━━ Supplied information ━━

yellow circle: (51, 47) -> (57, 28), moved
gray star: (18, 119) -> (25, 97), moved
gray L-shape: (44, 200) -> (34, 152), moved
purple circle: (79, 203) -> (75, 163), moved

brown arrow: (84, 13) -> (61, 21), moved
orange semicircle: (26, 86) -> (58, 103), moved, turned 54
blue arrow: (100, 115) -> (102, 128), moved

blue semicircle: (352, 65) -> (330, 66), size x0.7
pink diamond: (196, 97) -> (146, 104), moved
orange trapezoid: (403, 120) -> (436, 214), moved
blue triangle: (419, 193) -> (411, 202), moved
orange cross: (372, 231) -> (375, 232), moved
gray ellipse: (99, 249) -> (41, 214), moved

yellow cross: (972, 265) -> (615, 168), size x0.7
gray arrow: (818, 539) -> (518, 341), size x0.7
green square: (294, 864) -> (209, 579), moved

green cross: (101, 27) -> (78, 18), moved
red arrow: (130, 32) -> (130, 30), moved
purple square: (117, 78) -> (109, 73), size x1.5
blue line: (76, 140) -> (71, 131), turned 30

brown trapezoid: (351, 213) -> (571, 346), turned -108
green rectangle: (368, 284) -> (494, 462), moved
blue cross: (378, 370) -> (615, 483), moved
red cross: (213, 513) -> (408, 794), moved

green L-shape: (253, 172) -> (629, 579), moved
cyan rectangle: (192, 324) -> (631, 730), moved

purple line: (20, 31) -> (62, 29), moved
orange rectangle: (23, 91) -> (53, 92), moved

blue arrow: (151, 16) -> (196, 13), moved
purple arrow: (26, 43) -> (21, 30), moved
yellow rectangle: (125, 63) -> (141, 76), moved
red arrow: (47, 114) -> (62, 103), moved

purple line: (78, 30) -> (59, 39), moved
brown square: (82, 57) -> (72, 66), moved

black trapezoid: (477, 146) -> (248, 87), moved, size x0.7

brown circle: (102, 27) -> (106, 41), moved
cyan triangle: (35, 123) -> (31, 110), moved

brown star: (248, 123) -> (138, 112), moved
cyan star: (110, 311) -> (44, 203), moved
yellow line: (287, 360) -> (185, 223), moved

━━━

Your assignment
Say only the number of lines of the data above in which the string "rectangle" occurs.

Answer to the problem
4